EXERCISE DETAILS =>
Report all lines from the entries below in which "black" appears.

MATERIAL FOR THE TASK =>
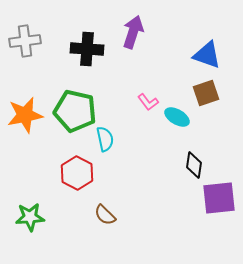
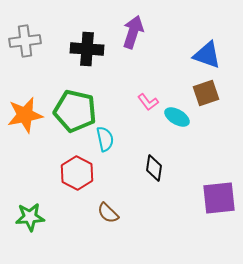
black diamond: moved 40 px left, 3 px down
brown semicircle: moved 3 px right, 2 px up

---

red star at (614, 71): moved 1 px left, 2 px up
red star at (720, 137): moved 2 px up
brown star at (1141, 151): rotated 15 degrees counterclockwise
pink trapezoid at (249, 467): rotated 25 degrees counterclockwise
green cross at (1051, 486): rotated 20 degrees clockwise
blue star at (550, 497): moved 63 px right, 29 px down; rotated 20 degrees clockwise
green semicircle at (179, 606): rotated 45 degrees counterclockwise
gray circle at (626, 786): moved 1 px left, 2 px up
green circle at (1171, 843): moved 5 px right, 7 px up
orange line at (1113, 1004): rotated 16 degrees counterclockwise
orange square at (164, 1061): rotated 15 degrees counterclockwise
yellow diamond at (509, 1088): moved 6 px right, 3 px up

==

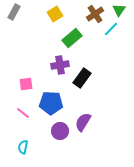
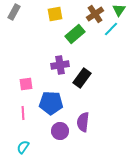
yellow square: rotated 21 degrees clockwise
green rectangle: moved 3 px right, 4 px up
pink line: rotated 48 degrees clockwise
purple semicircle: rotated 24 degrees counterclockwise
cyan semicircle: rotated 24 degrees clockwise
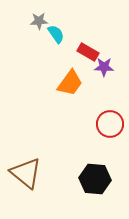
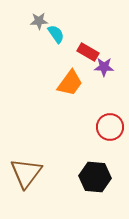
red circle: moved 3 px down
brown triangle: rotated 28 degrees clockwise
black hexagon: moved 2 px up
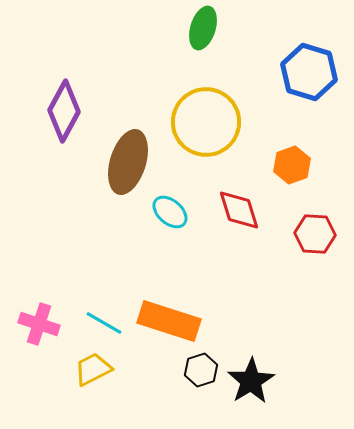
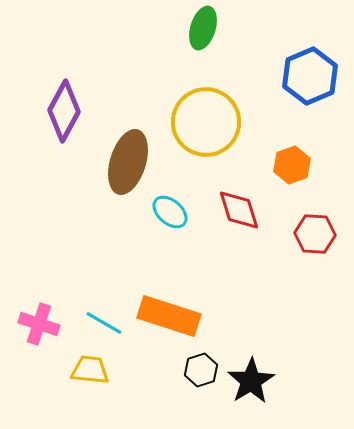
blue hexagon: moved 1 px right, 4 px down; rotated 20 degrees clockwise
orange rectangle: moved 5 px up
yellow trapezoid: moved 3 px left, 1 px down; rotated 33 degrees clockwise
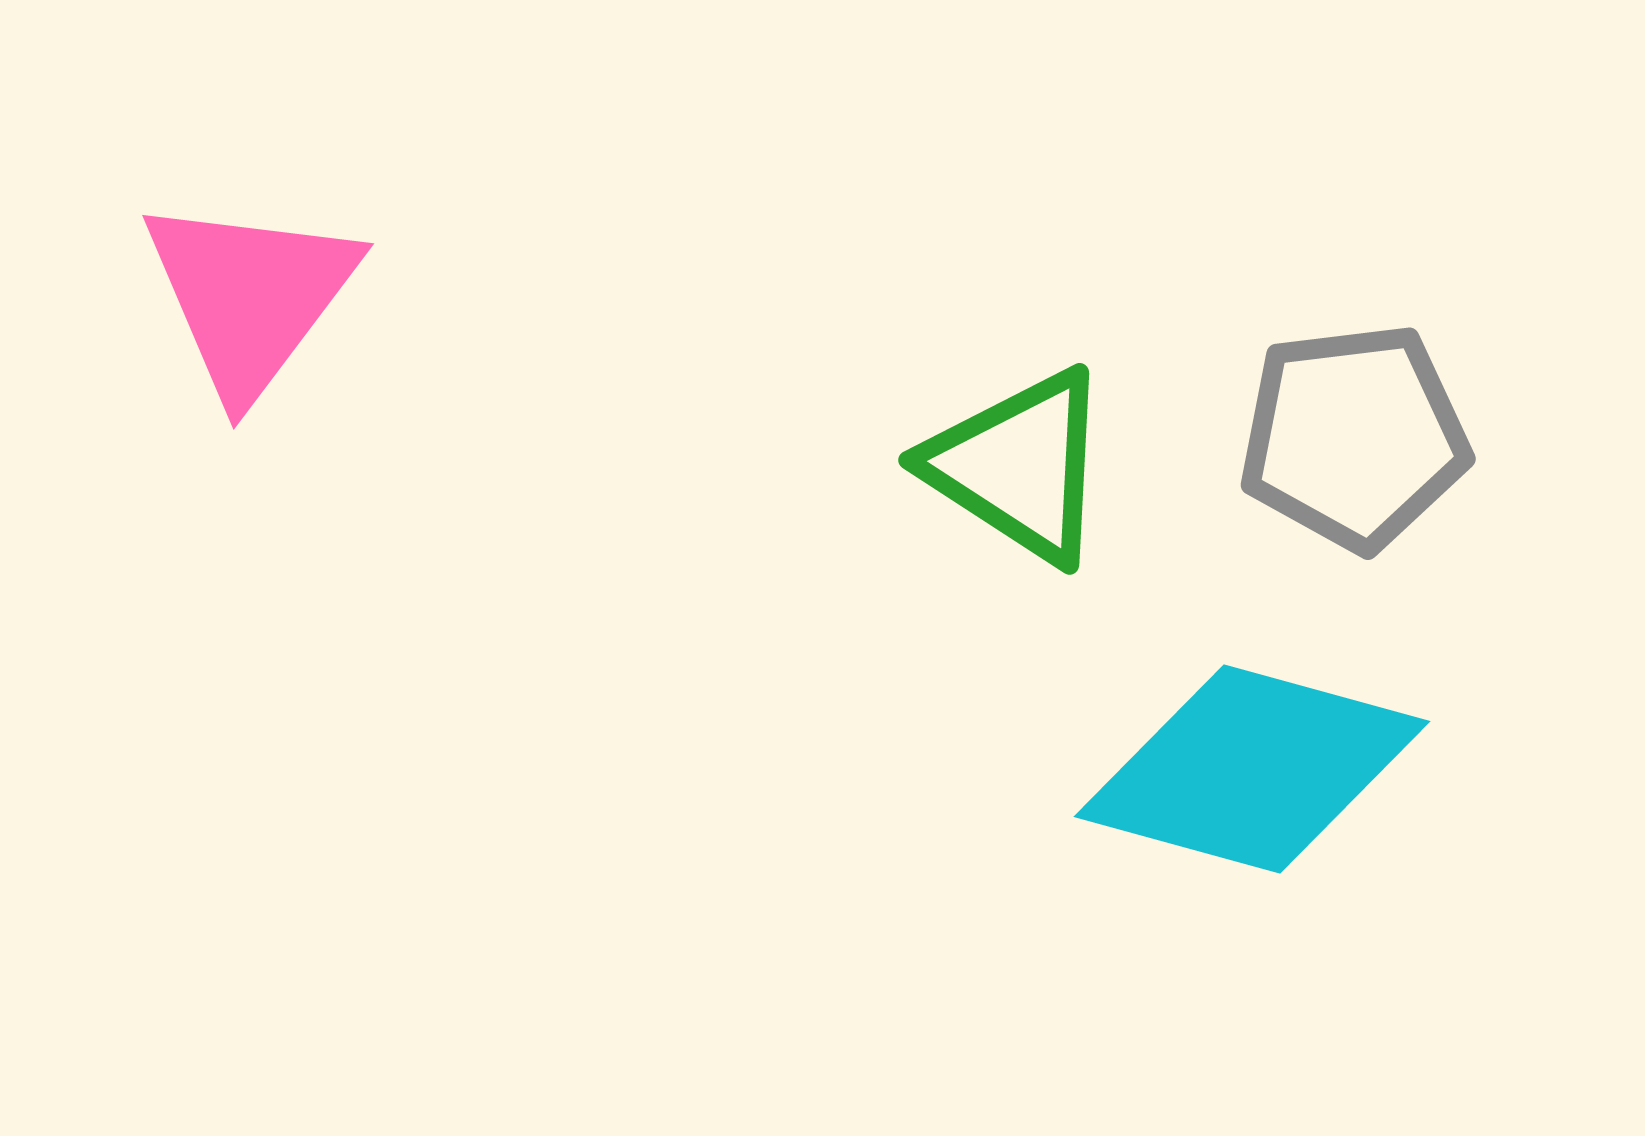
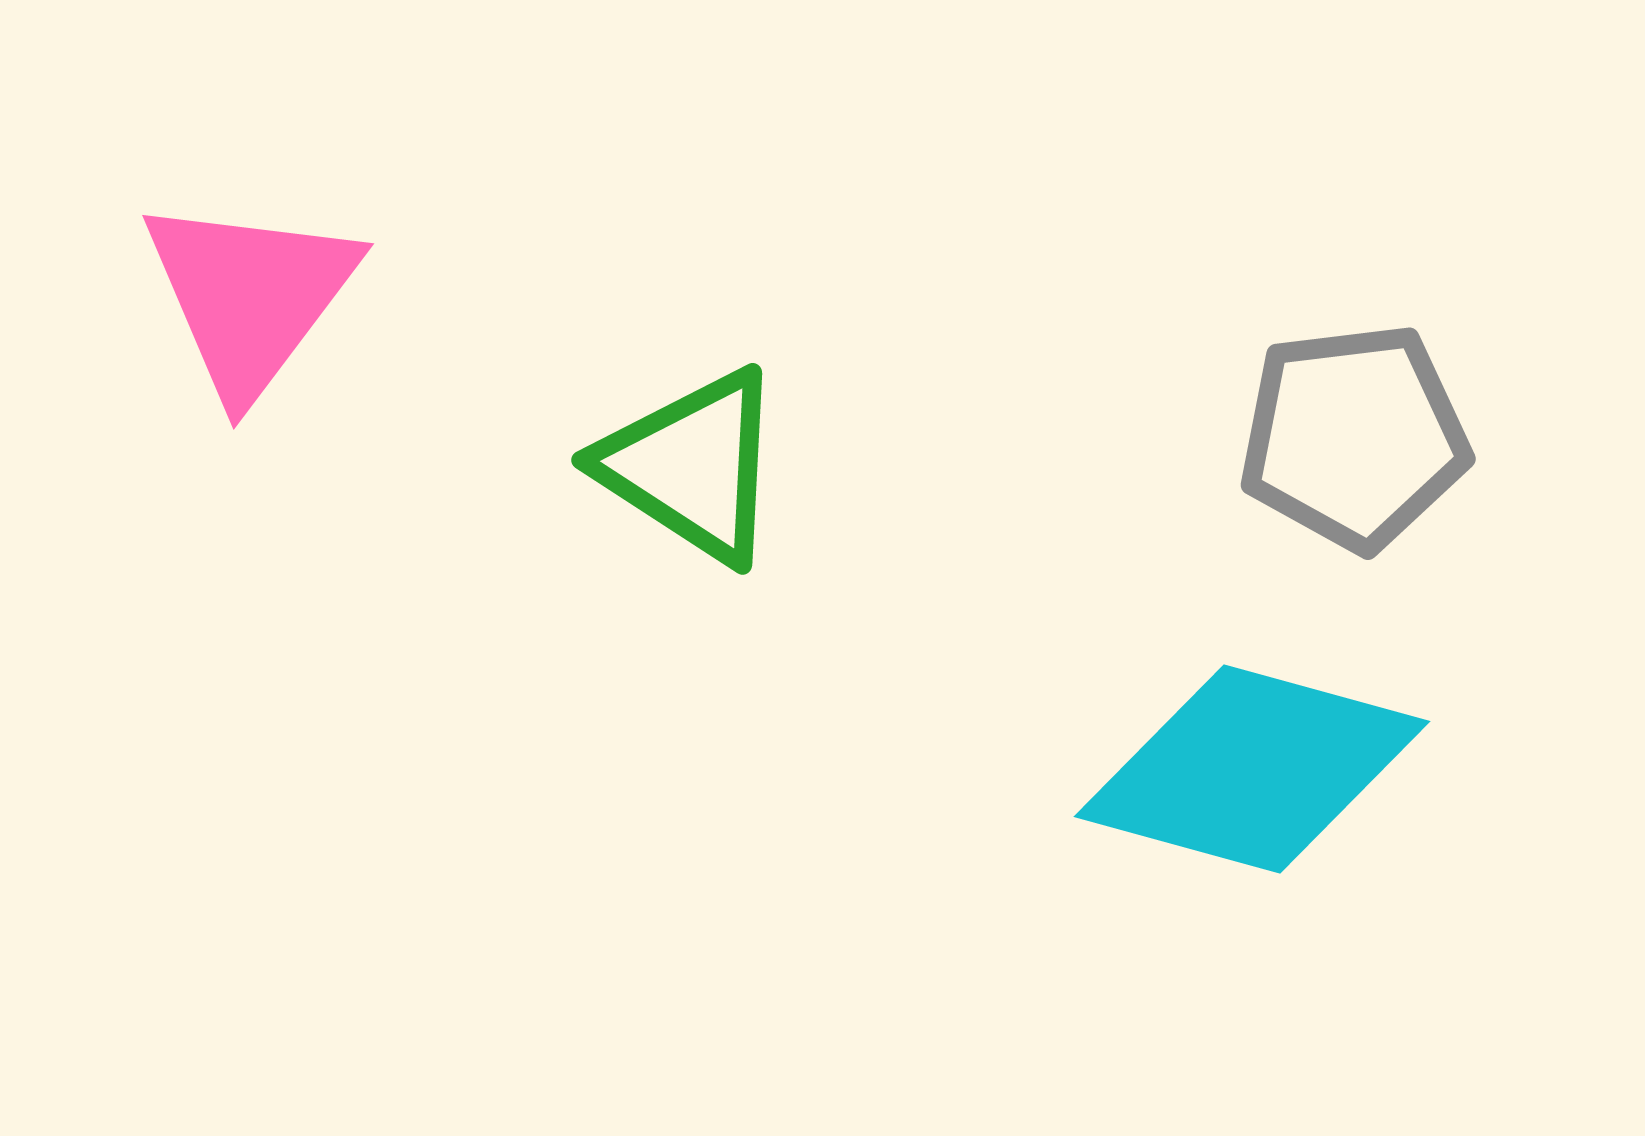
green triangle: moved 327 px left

OUTPUT =>
black diamond: moved 40 px left, 3 px down
black hexagon: moved 2 px up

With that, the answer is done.